### DATA SHOWN
::::
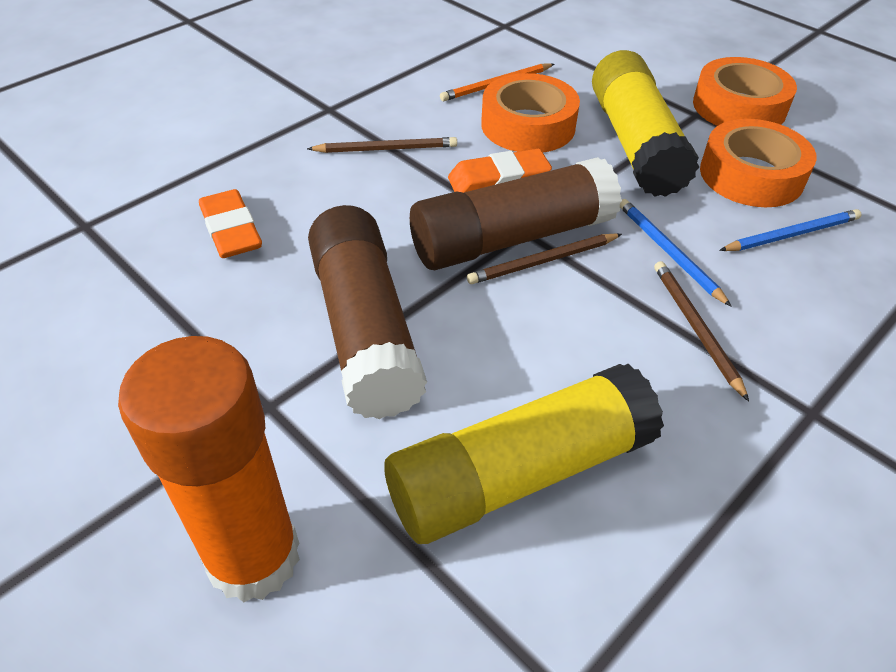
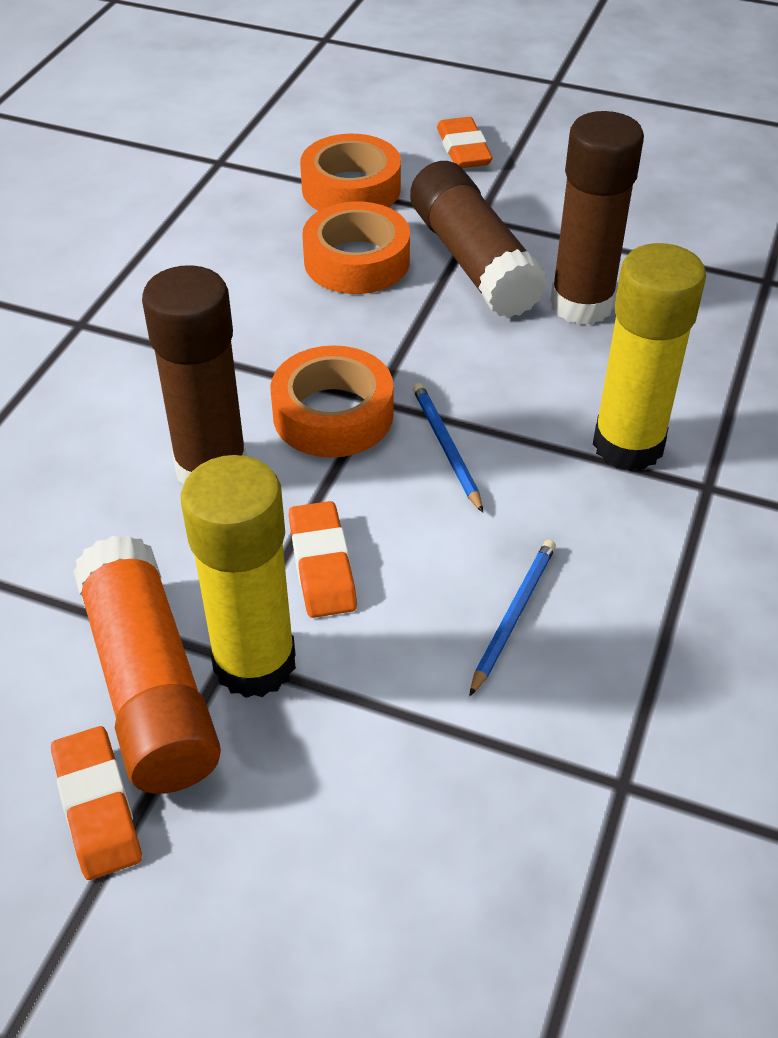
brown glue stick: 2 -> 3
brown pencil: 3 -> 0
orange eraser: 2 -> 3
orange pencil: 1 -> 0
::::
### TASK BRIEF
Your task is to retype the listing exactly, without its pictures.

### SOLUTION TO THE EXERCISE
brown glue stick: 2 -> 3
brown pencil: 3 -> 0
orange eraser: 2 -> 3
orange pencil: 1 -> 0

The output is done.